WORK TO COMPLETE: Given the listing below, reproduce all of it exactly.

****

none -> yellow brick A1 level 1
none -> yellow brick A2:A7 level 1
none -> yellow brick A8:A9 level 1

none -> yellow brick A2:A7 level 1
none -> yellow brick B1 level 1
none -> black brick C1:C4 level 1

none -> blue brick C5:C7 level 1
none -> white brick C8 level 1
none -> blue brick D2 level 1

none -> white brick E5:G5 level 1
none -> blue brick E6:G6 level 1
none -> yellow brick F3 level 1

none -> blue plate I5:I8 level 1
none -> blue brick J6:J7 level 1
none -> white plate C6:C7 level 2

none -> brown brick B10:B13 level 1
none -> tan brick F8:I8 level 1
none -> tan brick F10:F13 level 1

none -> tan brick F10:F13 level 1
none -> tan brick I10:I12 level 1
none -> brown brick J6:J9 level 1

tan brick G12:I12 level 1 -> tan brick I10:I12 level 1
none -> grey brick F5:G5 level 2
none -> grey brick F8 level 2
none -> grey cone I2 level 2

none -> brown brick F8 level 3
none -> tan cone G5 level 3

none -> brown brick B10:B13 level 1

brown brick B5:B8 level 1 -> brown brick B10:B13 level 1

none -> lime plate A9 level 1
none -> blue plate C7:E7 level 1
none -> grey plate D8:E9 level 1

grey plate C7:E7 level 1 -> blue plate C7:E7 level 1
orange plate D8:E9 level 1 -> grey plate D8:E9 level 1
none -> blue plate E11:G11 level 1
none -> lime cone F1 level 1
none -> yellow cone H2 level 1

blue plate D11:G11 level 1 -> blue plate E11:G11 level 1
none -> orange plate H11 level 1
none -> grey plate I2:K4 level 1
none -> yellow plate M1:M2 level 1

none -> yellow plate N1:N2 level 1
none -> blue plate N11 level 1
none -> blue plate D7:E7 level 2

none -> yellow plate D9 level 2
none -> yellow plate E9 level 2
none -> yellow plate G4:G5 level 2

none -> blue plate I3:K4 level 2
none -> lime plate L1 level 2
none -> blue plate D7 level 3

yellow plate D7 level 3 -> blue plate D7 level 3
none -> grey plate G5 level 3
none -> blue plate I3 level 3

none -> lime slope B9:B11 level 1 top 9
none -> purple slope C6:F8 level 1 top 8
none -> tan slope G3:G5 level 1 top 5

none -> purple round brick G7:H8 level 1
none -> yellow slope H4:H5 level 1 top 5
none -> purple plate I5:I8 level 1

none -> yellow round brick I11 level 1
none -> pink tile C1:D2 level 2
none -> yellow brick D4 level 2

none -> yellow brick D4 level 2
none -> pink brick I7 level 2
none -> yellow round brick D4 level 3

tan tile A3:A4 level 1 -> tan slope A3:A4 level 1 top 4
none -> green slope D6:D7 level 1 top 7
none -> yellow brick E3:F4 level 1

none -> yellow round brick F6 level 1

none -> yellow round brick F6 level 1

****

FINAL ANSWER:
none -> yellow brick A1 level 1
none -> yellow brick A2:A7 level 1
none -> yellow brick A8:A9 level 1

none -> yellow brick A2:A7 level 1
none -> yellow brick B1 level 1
none -> black brick C1:C4 level 1

none -> blue brick C5:C7 level 1
none -> white brick C8 level 1
none -> blue brick D2 level 1

none -> white brick E5:G5 level 1
none -> blue brick E6:G6 level 1
none -> yellow brick F3 level 1

none -> blue plate I5:I8 level 1
none -> blue brick J6:J7 level 1
none -> white plate C6:C7 level 2

none -> brown brick B10:B13 level 1
none -> tan brick F8:I8 level 1
none -> tan brick F10:F13 level 1

none -> tan brick F10:F13 level 1
none -> tan brick I10:I12 level 1
none -> brown brick J6:J9 level 1

tan brick G12:I12 level 1 -> tan brick I10:I12 level 1
none -> grey brick F5:G5 level 2
none -> grey brick F8 level 2
none -> grey cone I2 level 2

none -> brown brick F8 level 3
none -> tan cone G5 level 3

none -> brown brick B10:B13 level 1

brown brick B5:B8 level 1 -> brown brick B10:B13 level 1

none -> lime plate A9 level 1
none -> blue plate C7:E7 level 1
none -> grey plate D8:E9 level 1

grey plate C7:E7 level 1 -> blue plate C7:E7 level 1
orange plate D8:E9 level 1 -> grey plate D8:E9 level 1
none -> blue plate E11:G11 level 1
none -> lime cone F1 level 1
none -> yellow cone H2 level 1

blue plate D11:G11 level 1 -> blue plate E11:G11 level 1
none -> orange plate H11 level 1
none -> grey plate I2:K4 level 1
none -> yellow plate M1:M2 level 1

none -> yellow plate N1:N2 level 1
none -> blue plate N11 level 1
none -> blue plate D7:E7 level 2

none -> yellow plate D9 level 2
none -> yellow plate E9 level 2
none -> yellow plate G4:G5 level 2

none -> blue plate I3:K4 level 2
none -> lime plate L1 level 2
none -> blue plate D7 level 3

yellow plate D7 level 3 -> blue plate D7 level 3
none -> grey plate G5 level 3
none -> blue plate I3 level 3

none -> lime slope B9:B11 level 1 top 9
none -> purple slope C6:F8 level 1 top 8
none -> tan slope G3:G5 level 1 top 5

none -> purple round brick G7:H8 level 1
none -> yellow slope H4:H5 level 1 top 5
none -> purple plate I5:I8 level 1

none -> yellow round brick I11 level 1
none -> pink tile C1:D2 level 2
none -> yellow brick D4 level 2

none -> yellow brick D4 level 2
none -> pink brick I7 level 2
none -> yellow round brick D4 level 3

tan tile A3:A4 level 1 -> tan slope A3:A4 level 1 top 4
none -> green slope D6:D7 level 1 top 7
none -> yellow brick E3:F4 level 1

none -> yellow round brick F6 level 1

none -> yellow round brick F6 level 1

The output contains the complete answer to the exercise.